» TASK INSTRUCTIONS
Go over the records and copy every line with the string "eraser".

» DATASET ENTRIES
■ ■ ■
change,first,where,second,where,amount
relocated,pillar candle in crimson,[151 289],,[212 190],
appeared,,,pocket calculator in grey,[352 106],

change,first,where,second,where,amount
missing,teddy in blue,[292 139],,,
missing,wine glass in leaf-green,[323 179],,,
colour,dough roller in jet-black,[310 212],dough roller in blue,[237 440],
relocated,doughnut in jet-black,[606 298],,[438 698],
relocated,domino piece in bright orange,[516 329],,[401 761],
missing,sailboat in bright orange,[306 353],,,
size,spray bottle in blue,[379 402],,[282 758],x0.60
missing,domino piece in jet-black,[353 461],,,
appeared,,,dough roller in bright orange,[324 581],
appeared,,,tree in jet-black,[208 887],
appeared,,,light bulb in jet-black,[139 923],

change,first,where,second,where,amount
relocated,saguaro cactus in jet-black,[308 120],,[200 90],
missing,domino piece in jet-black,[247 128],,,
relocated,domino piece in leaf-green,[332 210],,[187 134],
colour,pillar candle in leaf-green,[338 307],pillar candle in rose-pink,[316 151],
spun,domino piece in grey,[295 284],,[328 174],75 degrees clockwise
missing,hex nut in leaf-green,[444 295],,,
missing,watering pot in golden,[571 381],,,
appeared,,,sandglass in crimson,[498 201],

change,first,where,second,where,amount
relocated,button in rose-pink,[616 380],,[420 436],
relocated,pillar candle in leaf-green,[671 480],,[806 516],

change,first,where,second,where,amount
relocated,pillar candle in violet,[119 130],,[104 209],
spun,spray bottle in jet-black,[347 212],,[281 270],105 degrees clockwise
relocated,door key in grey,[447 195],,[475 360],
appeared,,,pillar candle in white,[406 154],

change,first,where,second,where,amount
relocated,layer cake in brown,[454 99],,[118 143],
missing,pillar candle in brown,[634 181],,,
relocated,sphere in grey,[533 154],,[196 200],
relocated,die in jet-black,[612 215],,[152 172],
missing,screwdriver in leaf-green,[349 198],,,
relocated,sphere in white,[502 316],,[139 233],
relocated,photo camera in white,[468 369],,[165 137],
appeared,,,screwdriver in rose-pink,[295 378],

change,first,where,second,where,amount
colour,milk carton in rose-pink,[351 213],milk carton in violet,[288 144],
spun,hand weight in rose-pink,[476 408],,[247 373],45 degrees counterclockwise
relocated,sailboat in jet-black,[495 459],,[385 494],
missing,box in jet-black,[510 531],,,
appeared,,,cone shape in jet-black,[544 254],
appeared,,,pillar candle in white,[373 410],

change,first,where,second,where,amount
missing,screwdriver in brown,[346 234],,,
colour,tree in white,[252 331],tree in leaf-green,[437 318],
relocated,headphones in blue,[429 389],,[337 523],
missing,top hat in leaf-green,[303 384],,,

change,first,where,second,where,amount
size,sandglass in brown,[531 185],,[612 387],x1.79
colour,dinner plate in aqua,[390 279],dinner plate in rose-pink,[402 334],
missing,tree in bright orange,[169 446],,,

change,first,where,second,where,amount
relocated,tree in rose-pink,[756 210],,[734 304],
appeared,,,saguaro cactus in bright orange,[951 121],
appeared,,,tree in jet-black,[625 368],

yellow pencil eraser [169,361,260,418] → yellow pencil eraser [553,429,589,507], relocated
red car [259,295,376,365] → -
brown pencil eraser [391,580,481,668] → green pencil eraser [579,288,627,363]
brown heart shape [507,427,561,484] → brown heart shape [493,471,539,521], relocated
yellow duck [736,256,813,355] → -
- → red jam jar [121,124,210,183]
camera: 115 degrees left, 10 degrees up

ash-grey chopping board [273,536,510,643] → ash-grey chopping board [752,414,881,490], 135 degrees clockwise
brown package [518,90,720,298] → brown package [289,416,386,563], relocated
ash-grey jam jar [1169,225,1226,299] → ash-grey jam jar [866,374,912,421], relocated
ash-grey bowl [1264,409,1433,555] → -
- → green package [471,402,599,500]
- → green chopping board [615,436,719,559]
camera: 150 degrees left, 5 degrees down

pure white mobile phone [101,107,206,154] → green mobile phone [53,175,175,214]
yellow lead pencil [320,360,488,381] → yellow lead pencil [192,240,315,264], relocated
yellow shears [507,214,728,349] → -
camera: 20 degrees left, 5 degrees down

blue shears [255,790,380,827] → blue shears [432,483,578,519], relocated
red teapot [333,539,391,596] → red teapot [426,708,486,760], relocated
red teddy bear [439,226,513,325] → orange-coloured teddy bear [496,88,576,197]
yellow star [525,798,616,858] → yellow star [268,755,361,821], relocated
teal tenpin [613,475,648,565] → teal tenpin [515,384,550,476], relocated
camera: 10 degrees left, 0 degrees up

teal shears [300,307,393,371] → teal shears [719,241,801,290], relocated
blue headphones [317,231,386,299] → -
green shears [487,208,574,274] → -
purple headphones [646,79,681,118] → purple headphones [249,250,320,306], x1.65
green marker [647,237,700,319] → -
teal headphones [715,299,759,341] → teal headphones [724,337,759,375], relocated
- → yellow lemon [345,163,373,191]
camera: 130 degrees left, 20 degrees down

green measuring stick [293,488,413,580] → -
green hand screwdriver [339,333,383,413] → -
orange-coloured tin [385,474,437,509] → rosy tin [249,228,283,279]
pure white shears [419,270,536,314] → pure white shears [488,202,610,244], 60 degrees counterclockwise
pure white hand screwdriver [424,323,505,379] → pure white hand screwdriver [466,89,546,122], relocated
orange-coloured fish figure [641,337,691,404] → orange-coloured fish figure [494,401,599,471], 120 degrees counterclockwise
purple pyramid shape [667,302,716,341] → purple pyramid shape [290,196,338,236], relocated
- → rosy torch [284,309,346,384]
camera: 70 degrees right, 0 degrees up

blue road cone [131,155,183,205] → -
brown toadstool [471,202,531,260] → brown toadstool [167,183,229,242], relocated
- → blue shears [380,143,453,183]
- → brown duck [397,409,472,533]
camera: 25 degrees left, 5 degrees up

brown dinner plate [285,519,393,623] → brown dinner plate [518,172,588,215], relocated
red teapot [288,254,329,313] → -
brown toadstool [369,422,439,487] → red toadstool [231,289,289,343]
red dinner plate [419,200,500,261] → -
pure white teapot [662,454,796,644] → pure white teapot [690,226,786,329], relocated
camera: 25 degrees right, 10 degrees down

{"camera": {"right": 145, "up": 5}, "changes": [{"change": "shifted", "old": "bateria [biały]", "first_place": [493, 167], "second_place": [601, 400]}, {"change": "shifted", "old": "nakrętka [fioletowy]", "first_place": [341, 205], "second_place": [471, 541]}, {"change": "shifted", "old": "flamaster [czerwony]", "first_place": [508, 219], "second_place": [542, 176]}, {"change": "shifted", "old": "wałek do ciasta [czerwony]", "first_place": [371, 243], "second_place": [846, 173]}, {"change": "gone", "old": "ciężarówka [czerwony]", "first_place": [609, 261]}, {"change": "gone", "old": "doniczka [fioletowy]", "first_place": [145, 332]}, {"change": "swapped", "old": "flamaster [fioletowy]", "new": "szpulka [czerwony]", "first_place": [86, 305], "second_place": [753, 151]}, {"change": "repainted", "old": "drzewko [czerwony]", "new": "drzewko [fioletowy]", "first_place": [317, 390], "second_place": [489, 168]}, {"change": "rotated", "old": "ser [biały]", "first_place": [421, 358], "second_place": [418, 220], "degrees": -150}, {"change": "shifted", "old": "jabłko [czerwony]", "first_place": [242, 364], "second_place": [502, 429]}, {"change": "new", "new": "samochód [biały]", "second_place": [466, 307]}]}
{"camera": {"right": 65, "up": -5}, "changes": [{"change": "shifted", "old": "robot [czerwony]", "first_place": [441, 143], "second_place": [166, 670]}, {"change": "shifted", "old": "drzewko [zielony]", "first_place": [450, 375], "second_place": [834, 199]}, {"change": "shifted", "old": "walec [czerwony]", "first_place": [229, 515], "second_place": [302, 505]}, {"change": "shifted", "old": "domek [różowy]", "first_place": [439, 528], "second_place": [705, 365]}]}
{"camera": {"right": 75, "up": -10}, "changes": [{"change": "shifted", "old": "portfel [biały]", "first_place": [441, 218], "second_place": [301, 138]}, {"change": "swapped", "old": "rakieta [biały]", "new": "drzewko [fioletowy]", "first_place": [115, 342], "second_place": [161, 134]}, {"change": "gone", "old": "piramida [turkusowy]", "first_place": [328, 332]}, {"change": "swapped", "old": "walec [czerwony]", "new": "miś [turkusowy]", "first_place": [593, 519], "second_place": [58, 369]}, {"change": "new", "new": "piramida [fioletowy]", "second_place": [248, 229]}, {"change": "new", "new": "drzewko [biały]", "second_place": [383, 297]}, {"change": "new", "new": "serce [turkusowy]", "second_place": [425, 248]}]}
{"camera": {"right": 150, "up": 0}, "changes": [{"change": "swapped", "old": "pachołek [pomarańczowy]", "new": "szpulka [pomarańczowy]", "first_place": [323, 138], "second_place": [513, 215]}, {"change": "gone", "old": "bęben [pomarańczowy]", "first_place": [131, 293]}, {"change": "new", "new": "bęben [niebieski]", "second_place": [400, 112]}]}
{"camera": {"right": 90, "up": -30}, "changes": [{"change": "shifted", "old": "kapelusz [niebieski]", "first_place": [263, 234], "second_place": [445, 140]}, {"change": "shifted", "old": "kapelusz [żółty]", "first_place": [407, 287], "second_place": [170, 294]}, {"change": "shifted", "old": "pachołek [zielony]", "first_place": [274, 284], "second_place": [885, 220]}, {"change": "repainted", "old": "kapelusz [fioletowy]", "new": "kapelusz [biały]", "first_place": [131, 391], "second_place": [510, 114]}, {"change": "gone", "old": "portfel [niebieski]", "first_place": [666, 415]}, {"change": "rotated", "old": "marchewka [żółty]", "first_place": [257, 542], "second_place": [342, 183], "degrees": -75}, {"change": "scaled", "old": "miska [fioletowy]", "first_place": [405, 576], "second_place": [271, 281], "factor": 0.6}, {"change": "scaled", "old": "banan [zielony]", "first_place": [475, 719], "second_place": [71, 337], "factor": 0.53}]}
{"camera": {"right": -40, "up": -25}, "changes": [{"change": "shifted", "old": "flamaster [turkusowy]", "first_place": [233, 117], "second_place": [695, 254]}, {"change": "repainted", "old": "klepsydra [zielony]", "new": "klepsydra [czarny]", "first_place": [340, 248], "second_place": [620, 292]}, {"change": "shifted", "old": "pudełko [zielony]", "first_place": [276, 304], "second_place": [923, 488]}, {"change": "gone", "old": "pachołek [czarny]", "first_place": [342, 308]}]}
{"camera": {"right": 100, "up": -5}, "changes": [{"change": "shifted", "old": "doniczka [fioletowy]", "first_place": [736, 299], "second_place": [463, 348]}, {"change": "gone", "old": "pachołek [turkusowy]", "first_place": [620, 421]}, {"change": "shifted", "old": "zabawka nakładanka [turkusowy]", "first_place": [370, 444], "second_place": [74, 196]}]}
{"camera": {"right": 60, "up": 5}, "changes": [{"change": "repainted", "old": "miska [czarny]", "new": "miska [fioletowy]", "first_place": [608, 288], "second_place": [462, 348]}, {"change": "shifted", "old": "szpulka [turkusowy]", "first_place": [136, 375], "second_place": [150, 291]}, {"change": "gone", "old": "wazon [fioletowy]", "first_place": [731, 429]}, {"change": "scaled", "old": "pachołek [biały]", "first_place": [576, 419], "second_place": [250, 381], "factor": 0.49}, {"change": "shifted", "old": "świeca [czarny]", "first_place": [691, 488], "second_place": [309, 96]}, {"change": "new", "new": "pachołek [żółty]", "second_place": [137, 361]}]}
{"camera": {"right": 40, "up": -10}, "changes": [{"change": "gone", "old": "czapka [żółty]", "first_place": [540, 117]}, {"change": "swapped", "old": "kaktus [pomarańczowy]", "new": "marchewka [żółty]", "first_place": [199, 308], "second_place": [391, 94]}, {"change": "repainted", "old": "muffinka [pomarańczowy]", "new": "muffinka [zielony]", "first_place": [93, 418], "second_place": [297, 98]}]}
■ ■ ■
» TASK RESPONSE
yellow pencil eraser [169,361,260,418] → yellow pencil eraser [553,429,589,507], relocated
brown pencil eraser [391,580,481,668] → green pencil eraser [579,288,627,363]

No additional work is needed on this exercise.